DATASET SECTION:
* * * *

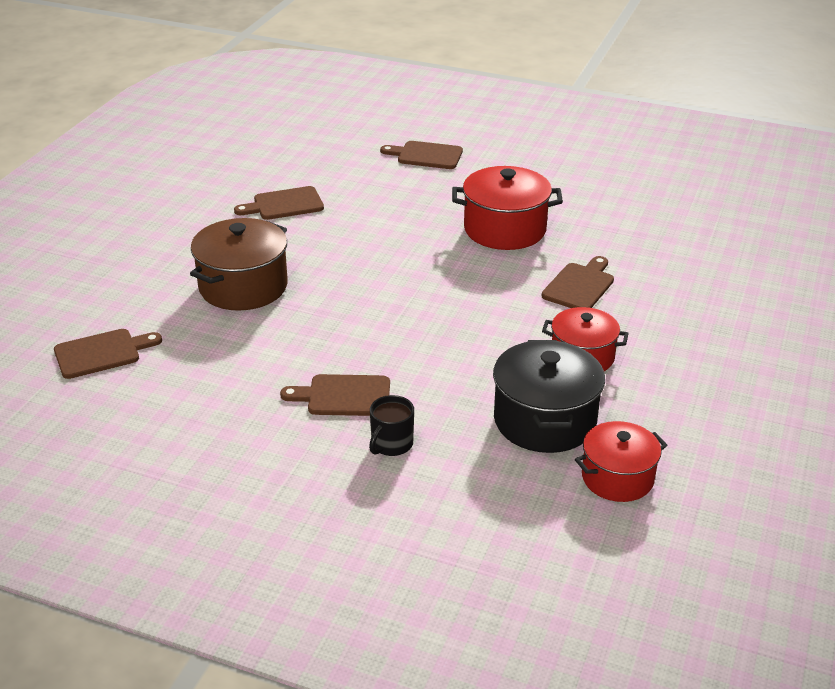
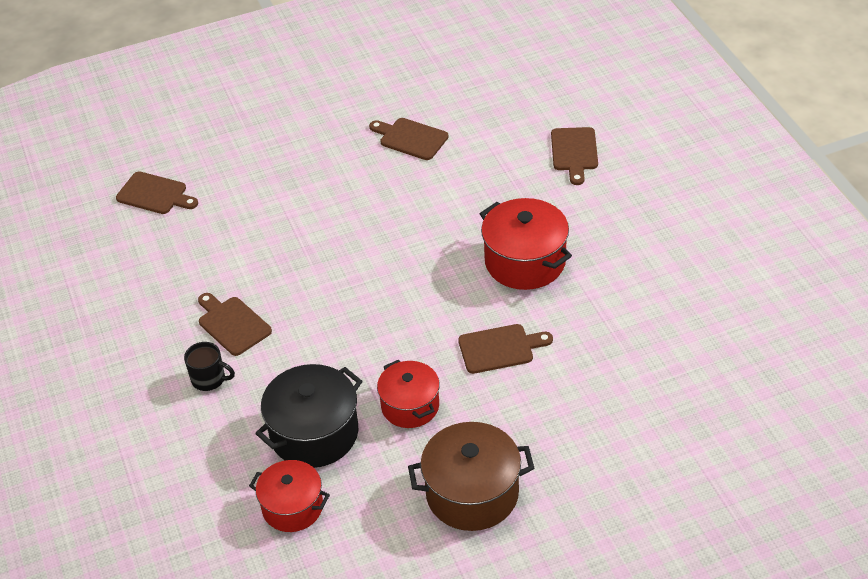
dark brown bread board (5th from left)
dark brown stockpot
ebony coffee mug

* * * *

TASK STATEMENT:
Copy the data exactly. Pictures do not belong in the copy.

EXERCISE RESPONSE:
dark brown bread board (5th from left)
dark brown stockpot
ebony coffee mug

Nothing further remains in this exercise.